SET EXERCISE:
Identify each of the lines below that contains the string "kern", and copy every such line in full.

-------- TASK DATA

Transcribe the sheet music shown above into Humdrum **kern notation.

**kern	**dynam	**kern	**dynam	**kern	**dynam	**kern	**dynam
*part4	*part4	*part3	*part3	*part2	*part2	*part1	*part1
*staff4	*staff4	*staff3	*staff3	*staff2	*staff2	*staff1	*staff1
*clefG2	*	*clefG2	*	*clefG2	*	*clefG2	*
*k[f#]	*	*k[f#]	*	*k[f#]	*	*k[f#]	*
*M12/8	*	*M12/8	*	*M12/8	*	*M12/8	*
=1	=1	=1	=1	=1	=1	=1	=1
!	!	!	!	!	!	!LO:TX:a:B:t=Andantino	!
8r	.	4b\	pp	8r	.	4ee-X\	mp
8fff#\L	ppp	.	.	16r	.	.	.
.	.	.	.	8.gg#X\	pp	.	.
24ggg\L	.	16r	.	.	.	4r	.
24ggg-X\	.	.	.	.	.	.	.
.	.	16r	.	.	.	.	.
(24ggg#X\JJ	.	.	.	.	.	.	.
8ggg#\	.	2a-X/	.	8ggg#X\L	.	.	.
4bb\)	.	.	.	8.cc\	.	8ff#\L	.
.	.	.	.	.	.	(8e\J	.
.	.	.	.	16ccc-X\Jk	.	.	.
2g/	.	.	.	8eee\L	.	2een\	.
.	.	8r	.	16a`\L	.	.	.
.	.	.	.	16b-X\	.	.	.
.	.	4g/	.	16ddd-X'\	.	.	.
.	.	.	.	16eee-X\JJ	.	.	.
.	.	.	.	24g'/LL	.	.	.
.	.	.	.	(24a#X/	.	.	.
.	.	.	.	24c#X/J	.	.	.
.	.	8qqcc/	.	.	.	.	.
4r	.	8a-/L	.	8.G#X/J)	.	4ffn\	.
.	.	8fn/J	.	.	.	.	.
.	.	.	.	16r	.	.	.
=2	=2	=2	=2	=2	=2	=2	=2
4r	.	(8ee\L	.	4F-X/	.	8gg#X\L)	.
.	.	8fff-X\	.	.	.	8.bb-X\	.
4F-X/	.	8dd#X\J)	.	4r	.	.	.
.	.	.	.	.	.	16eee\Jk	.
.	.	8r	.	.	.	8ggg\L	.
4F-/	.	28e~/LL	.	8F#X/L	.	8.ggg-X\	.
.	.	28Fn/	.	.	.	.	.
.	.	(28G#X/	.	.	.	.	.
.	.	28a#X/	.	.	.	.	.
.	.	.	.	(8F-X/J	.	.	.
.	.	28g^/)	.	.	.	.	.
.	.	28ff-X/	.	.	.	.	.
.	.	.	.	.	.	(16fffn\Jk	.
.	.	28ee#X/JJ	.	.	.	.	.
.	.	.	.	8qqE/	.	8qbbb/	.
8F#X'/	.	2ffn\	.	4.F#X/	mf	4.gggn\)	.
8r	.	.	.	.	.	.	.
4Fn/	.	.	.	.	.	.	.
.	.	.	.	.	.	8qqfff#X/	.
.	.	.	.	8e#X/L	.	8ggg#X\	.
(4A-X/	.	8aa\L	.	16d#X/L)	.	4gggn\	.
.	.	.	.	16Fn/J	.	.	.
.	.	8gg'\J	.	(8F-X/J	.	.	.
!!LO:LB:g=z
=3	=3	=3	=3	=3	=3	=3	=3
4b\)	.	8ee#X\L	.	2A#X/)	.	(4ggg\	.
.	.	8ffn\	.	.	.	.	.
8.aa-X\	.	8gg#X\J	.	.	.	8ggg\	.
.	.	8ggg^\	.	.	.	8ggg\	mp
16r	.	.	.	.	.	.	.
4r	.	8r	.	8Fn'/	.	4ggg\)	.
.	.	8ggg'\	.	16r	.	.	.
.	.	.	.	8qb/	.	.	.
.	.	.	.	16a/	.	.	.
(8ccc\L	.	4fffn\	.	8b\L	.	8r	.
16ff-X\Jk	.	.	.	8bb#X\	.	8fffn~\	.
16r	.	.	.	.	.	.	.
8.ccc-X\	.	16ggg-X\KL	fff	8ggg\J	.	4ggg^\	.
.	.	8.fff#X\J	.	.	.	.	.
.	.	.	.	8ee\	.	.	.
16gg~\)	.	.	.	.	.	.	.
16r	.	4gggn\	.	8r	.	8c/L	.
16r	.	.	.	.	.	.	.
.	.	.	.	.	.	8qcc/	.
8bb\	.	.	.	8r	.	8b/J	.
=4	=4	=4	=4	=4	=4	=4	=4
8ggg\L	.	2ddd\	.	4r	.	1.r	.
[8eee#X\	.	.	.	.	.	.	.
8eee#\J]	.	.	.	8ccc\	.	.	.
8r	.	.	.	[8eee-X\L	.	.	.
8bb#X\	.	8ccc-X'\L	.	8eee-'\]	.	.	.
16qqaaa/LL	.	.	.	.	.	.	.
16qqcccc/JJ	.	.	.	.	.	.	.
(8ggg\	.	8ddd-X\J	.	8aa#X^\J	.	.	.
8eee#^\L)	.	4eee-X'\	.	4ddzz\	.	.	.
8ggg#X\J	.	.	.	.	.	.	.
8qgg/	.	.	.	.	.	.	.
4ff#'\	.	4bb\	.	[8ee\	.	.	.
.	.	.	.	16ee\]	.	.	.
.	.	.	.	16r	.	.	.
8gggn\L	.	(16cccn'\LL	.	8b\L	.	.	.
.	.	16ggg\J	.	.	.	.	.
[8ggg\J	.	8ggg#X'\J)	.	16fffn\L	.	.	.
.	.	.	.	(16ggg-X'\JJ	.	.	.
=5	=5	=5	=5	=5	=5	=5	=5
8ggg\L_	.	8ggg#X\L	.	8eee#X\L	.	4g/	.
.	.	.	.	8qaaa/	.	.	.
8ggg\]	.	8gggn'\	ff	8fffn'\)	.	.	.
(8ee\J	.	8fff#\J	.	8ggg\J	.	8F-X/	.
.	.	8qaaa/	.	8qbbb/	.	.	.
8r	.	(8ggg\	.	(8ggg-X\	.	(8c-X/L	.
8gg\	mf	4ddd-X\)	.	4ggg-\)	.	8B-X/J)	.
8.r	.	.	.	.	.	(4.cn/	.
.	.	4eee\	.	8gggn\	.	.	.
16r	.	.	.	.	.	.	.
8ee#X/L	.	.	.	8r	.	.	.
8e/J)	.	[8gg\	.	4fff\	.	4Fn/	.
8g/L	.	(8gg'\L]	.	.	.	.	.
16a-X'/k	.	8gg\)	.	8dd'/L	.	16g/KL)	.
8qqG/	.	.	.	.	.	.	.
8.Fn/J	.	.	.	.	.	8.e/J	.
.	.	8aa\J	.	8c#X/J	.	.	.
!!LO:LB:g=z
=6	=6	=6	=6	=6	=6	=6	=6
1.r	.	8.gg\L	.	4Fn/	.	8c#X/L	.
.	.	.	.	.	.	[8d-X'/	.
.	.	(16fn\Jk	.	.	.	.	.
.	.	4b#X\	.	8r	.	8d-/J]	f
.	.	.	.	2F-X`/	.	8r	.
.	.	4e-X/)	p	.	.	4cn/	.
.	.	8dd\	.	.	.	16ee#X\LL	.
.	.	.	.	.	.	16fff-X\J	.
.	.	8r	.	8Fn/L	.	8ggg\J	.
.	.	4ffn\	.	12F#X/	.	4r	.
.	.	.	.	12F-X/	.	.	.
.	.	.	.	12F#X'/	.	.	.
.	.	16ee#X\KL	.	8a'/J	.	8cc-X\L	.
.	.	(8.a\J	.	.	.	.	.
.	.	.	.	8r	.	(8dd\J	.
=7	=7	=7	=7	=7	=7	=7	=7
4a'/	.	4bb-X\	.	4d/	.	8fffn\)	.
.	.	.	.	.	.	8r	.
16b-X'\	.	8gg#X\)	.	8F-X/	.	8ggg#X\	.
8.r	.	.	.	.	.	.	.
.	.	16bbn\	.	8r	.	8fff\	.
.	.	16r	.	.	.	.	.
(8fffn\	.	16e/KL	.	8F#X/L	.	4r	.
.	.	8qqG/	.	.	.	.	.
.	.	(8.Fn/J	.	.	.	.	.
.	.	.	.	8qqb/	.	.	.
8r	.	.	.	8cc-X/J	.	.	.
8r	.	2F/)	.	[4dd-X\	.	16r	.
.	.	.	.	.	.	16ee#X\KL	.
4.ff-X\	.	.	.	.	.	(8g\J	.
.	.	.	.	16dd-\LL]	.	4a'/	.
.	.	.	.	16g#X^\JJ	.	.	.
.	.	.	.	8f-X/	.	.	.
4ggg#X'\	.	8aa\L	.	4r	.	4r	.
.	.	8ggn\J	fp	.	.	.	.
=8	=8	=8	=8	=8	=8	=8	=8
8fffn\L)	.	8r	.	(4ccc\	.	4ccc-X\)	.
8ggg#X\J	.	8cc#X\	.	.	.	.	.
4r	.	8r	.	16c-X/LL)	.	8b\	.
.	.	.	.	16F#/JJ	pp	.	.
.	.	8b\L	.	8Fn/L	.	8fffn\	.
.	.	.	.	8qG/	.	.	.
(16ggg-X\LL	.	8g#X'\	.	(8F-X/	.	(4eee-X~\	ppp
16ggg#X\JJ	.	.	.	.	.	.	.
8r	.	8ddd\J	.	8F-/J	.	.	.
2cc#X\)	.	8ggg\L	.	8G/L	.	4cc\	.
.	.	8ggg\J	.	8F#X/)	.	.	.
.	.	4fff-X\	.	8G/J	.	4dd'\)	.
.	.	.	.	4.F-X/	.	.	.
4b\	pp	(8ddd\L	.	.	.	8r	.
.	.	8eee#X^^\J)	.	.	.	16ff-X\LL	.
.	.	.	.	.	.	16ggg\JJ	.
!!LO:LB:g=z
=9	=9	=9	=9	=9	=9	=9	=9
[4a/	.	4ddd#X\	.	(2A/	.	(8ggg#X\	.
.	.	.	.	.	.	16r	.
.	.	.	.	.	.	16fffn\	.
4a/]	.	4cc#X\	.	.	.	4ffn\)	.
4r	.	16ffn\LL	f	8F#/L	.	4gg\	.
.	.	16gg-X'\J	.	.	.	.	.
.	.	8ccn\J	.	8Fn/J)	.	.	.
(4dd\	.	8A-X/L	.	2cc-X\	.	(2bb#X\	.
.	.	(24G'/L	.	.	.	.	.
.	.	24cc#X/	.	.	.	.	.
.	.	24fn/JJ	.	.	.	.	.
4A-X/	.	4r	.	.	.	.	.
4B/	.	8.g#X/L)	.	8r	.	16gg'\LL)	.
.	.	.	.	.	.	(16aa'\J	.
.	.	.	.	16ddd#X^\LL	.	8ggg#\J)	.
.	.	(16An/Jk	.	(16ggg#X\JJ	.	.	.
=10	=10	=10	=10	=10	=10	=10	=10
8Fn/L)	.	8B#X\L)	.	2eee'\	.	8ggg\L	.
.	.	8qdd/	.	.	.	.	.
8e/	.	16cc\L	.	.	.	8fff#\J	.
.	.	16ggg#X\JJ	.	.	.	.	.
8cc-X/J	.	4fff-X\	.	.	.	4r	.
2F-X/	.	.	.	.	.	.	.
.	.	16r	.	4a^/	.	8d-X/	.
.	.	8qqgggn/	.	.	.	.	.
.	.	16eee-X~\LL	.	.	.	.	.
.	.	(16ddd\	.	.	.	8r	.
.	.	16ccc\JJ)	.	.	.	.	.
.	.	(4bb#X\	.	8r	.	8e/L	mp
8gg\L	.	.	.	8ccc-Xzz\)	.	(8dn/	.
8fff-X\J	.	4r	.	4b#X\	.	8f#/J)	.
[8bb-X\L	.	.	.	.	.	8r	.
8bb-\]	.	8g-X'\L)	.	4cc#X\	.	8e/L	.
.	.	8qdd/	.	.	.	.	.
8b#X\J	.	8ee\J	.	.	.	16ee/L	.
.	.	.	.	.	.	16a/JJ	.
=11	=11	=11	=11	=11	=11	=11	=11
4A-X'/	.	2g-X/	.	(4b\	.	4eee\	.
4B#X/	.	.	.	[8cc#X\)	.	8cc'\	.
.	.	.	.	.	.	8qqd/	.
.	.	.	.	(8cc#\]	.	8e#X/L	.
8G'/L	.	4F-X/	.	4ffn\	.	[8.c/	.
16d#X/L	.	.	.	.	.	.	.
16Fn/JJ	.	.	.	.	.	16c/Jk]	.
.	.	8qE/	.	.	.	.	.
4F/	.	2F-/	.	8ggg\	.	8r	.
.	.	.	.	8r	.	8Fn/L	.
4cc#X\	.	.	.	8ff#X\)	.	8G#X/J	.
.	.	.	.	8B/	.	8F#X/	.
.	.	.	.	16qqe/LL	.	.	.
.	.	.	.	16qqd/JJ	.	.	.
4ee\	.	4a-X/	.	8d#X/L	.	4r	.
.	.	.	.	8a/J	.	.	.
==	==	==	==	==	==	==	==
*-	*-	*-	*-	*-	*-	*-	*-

----------------

FINISHED EXERCISE:
Transcribe the sheet music shown above into Humdrum **kern notation.
**kern	**dynam	**kern	**dynam	**kern	**dynam	**kern	**dynam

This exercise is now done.